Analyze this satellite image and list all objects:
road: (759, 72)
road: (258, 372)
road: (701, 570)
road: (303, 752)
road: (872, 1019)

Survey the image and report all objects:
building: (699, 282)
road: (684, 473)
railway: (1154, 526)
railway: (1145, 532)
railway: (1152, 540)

------------------------------------------------------------

-- Task instructions --
Retype the material in full, character for character.

-- Answer to this exercise --
Analyze this satellite image and list all objects:
road: (759, 72)
road: (258, 372)
road: (701, 570)
road: (303, 752)
road: (872, 1019)

Survey the image and report all objects:
building: (699, 282)
road: (684, 473)
railway: (1154, 526)
railway: (1145, 532)
railway: (1152, 540)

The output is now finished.